**What the task asks:** Set down all of the entries below exactly, and omit the pictures.

Data: Begin

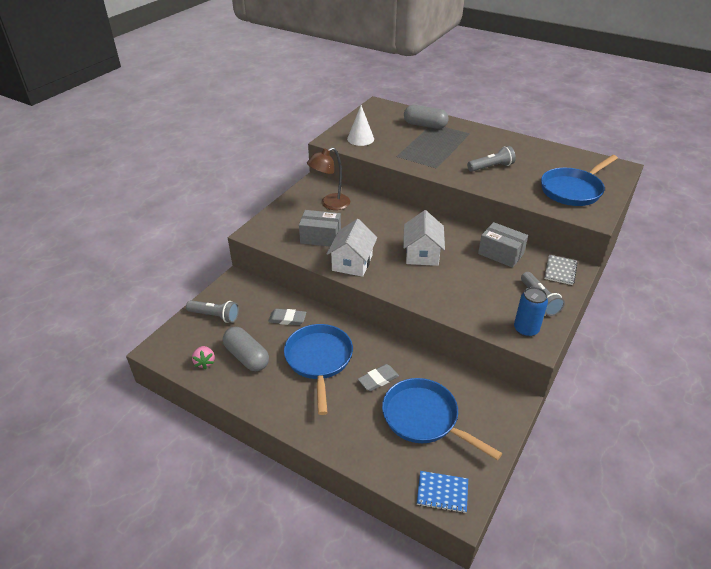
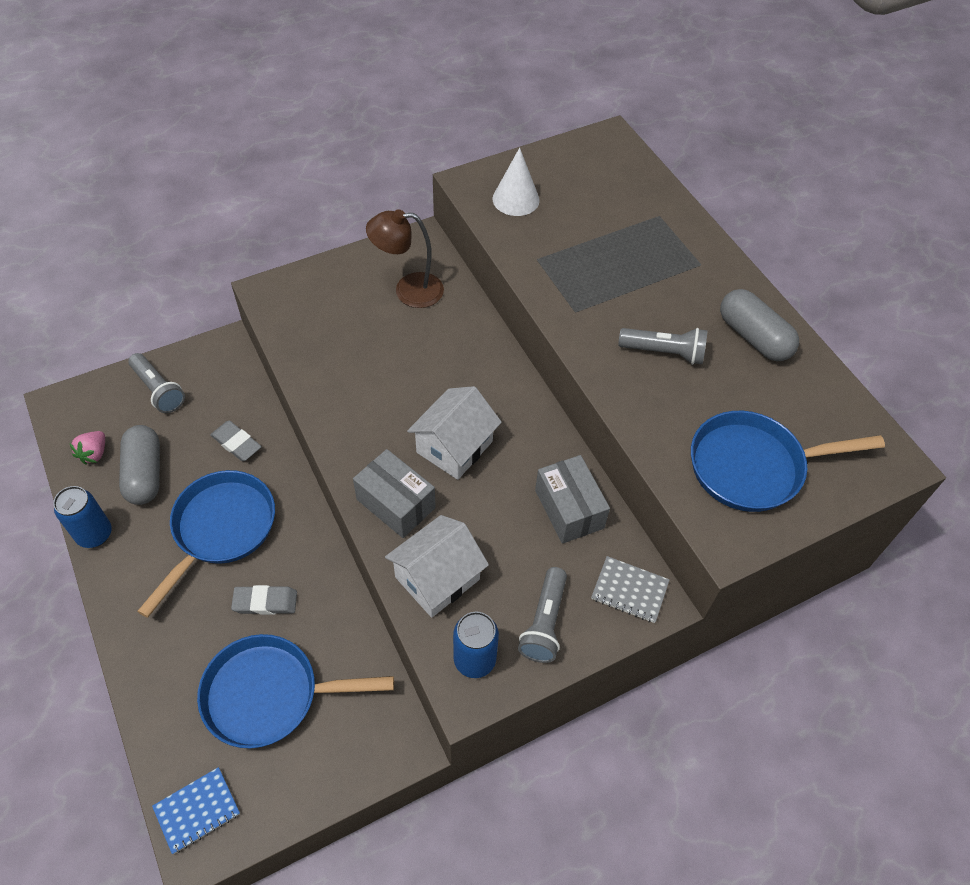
camera: 30 degrees right, 15 degrees up
(245, 399) = (94, 534): none -> blue can
(320, 237) = (344, 344): grey box -> grey box (395, 504)
(352, 263) = (347, 410): white house -> white house (437, 578)
(424, 418) = (269, 694): blue pan -> blue pan turned 75 degrees counterclockwise
(425, 125) = (642, 215): grey capsule -> grey capsule (753, 337)
(442, 492) = (197, 810): blue notebook -> blue notebook turned 75 degrees counterclockwise
(560, 271) = (629, 590): grey notebook -> grey notebook turned 60 degrees clockwise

Data: End

**Response area:**
camera: 30 degrees right, 15 degrees up
(245, 399) = (94, 534): none -> blue can
(320, 237) = (344, 344): grey box -> grey box (395, 504)
(352, 263) = (347, 410): white house -> white house (437, 578)
(424, 418) = (269, 694): blue pan -> blue pan turned 75 degrees counterclockwise
(425, 125) = (642, 215): grey capsule -> grey capsule (753, 337)
(442, 492) = (197, 810): blue notebook -> blue notebook turned 75 degrees counterclockwise
(560, 271) = (629, 590): grey notebook -> grey notebook turned 60 degrees clockwise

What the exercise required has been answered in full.